TASK DESCRIPTION
Below is a listing. Set down exactly the lines from the one containing "blue clock: 0 -> 3" through the one containing "yellow scissors: 0 -> 3", both ends included, and leave out the rest.
====== DATASET RECORDS
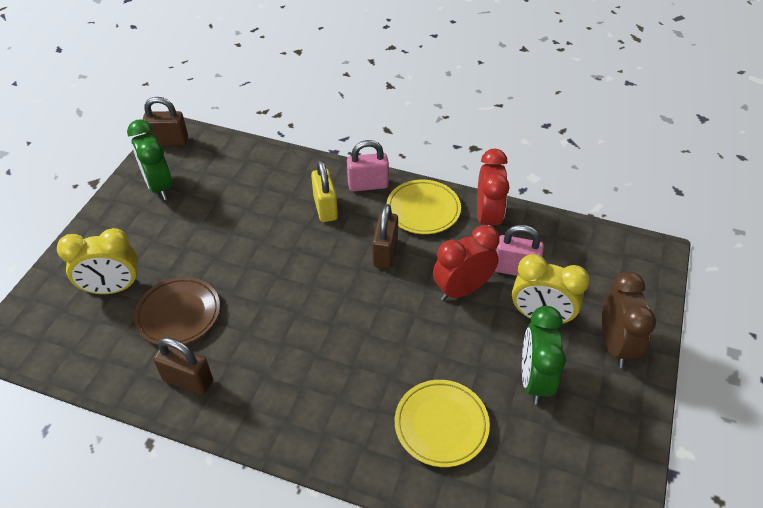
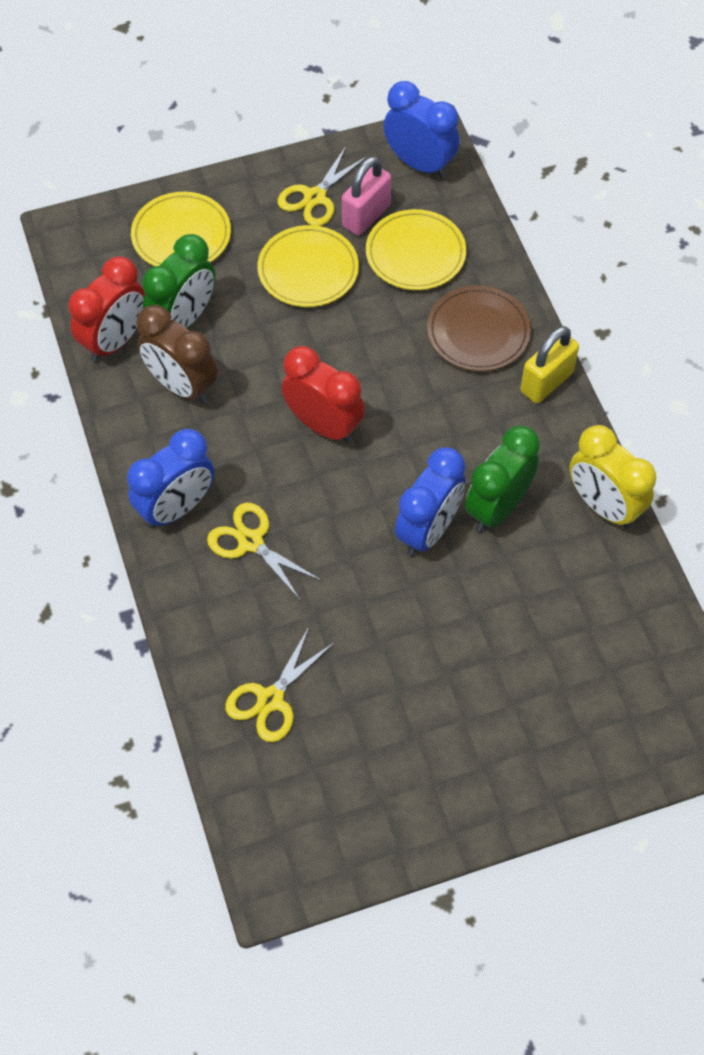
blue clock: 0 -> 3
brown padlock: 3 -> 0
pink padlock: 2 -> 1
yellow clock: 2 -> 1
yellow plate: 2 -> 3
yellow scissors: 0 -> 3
============
====== DATASET RECORDS
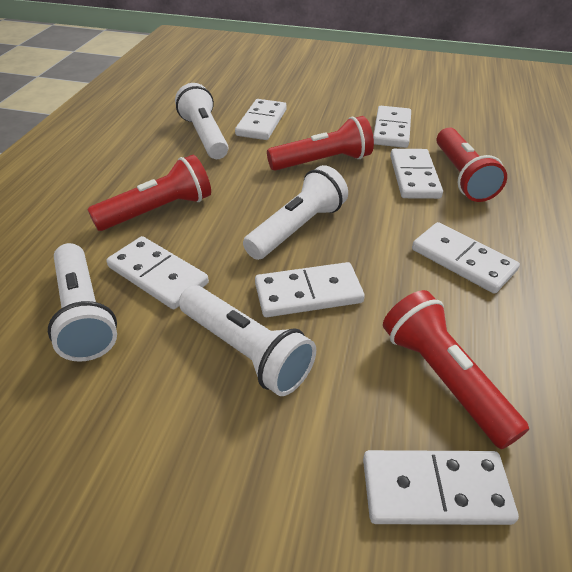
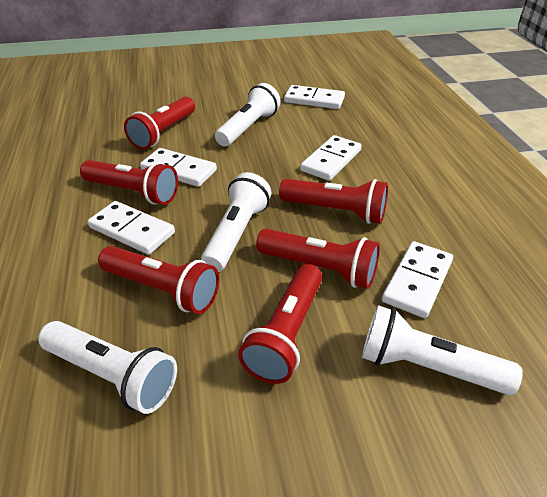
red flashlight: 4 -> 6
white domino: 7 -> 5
============
====== DATASET RECORDS
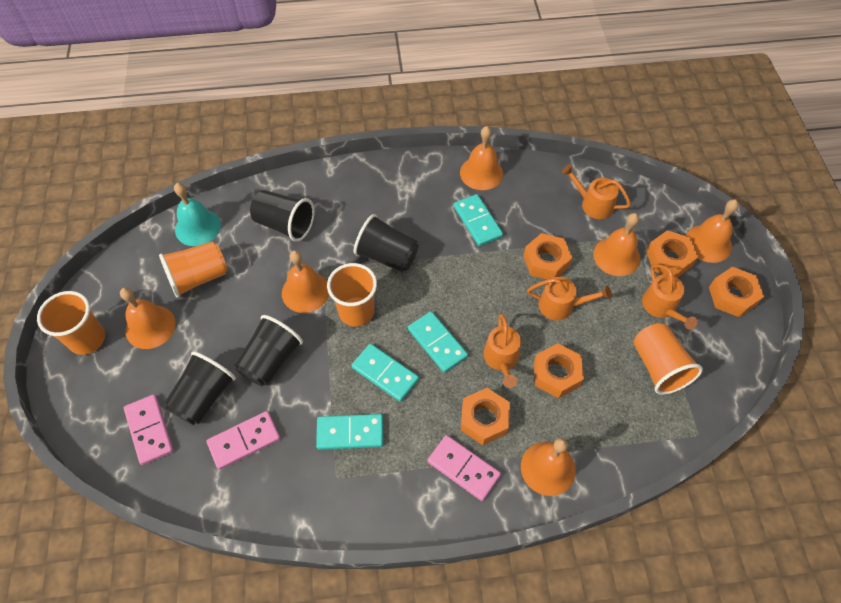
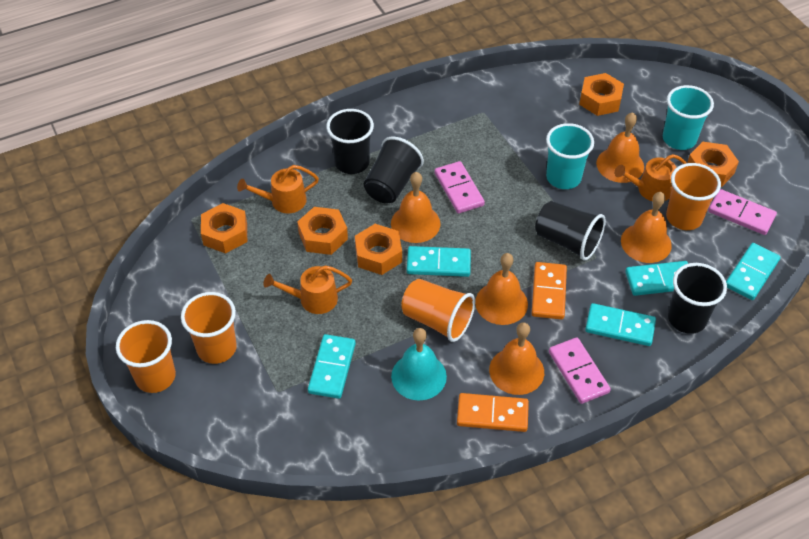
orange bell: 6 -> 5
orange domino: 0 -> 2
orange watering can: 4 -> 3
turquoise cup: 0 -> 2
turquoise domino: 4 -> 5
============
ANSWER TO THIS EXERCISE
blue clock: 0 -> 3
brown padlock: 3 -> 0
pink padlock: 2 -> 1
yellow clock: 2 -> 1
yellow plate: 2 -> 3
yellow scissors: 0 -> 3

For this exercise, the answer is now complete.